• _DATA_:
----------------
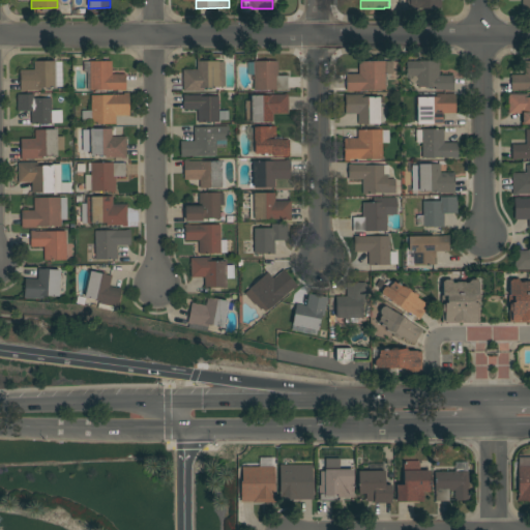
[(440,0),(440,8),(406,8),(406,0),(440,0)]
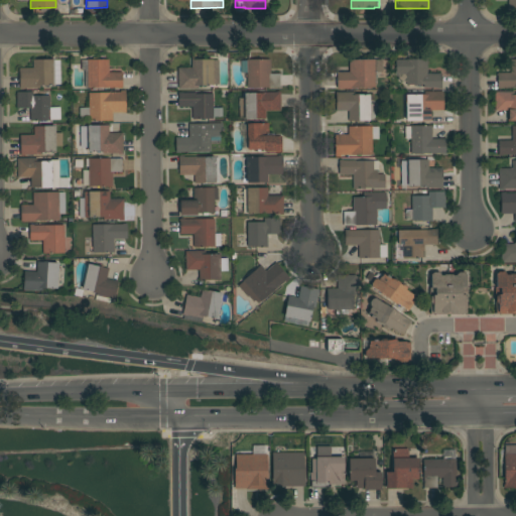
[(515,0),(507,0),(507,9),(515,8),(515,0)]
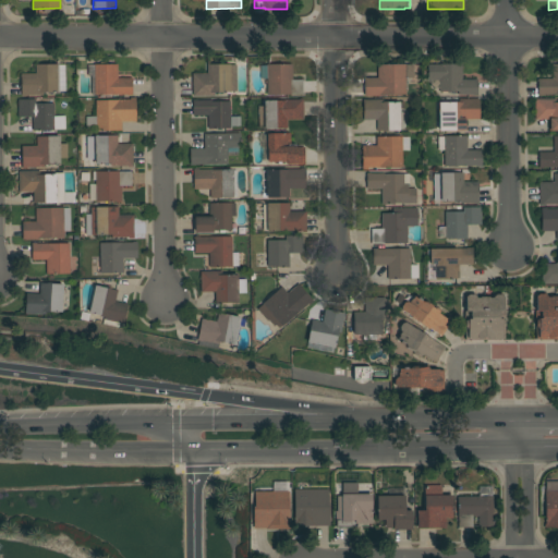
[(65,92),(43,92),(43,95),(26,95),(26,97),(21,97),(21,74),(35,74),(35,64),(58,64),(58,65),(64,64),(65,92)]
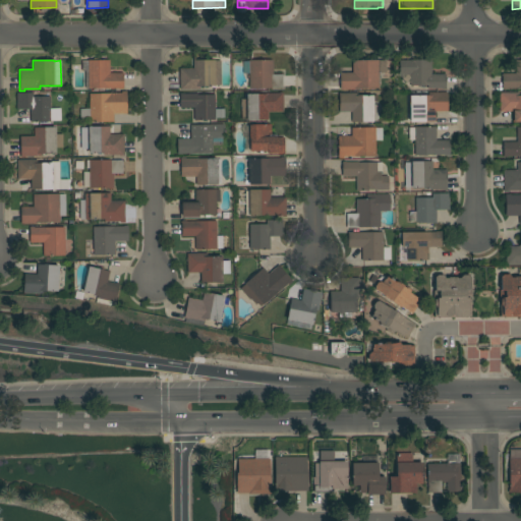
[(88,61),(88,60),(110,60),(110,73),(123,73),(123,89),(118,89),(85,89),(85,71),(81,71),(81,61),(88,61)]
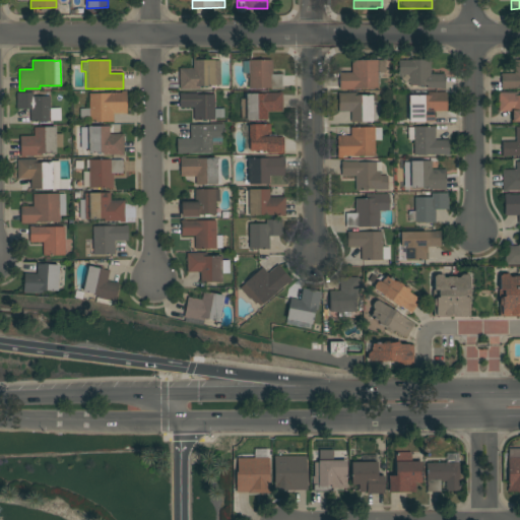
[(192,68),(192,60),(213,60),(213,61),(219,61),(220,85),(199,85),(199,89),(179,89),(179,68),(192,68)]
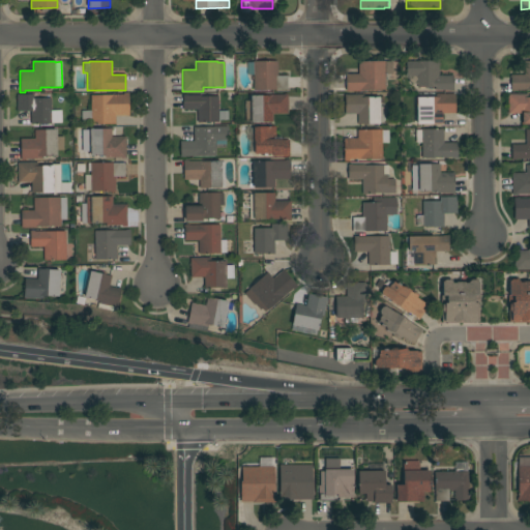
[(288,90),(254,90),(253,62),(277,61),(277,76),(287,76),(288,90)]
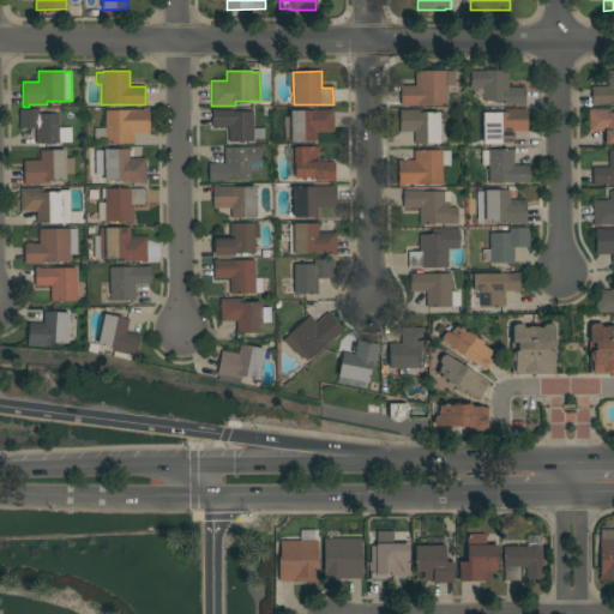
[(401,86),(415,86),(415,71),(455,71),(453,86),(446,86),(446,104),(419,104),(419,106),(401,106),(401,86)]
----------------
• _WRITTEN TASK_:
Repeat all the material exactly, but keep pictures out of the copy.

• _THE COMPLETED TASK_:
[(440,0),(440,8),(406,8),(406,0),(440,0)]
[(515,0),(507,0),(507,9),(515,8),(515,0)]
[(65,92),(43,92),(43,95),(26,95),(26,97),(21,97),(21,74),(35,74),(35,64),(58,64),(58,65),(64,64),(65,92)]
[(88,61),(88,60),(110,60),(110,73),(123,73),(123,89),(118,89),(85,89),(85,71),(81,71),(81,61),(88,61)]
[(192,68),(192,60),(213,60),(213,61),(219,61),(220,85),(199,85),(199,89),(179,89),(179,68),(192,68)]
[(288,90),(254,90),(253,62),(277,61),(277,76),(287,76),(288,90)]
[(401,86),(415,86),(415,71),(455,71),(453,86),(446,86),(446,104),(419,104),(419,106),(401,106),(401,86)]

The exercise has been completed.